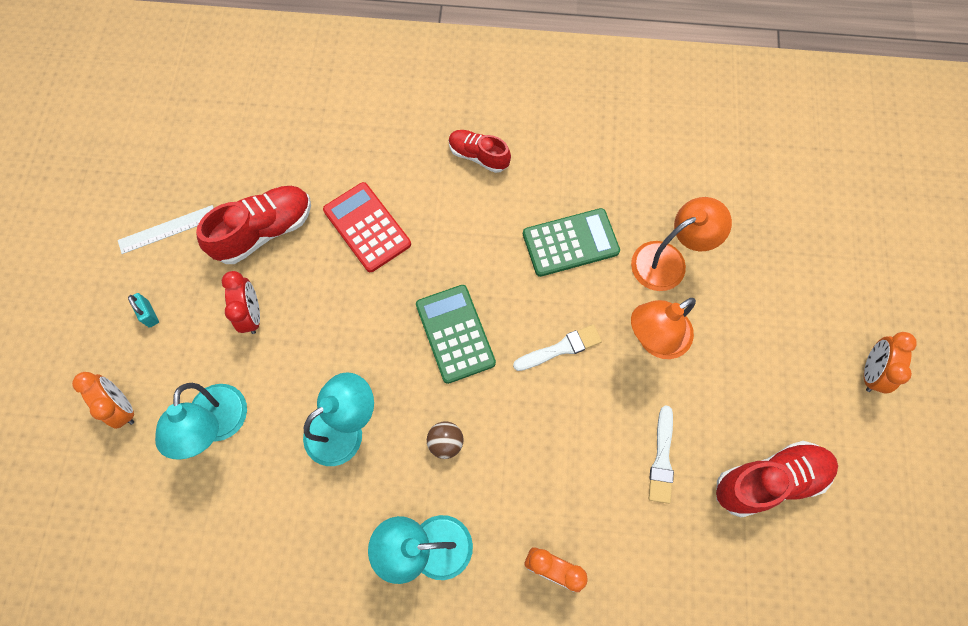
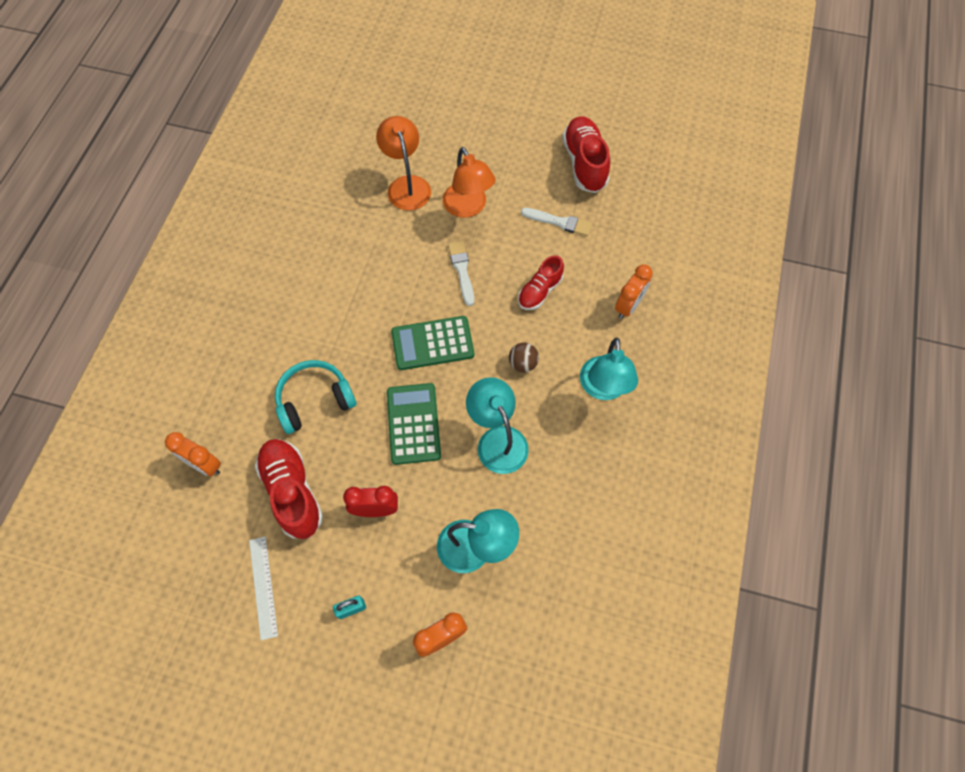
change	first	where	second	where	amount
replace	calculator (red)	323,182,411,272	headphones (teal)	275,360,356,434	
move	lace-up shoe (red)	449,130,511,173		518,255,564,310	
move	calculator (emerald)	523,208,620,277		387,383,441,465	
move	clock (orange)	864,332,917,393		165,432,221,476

_EXERCISE AIM_:
Scan the material above for lines holding "calculator" and copy each of them.

_EXPECTED ANSWER_:
replace	calculator (red)	323,182,411,272	headphones (teal)	275,360,356,434	
move	calculator (emerald)	523,208,620,277		387,383,441,465	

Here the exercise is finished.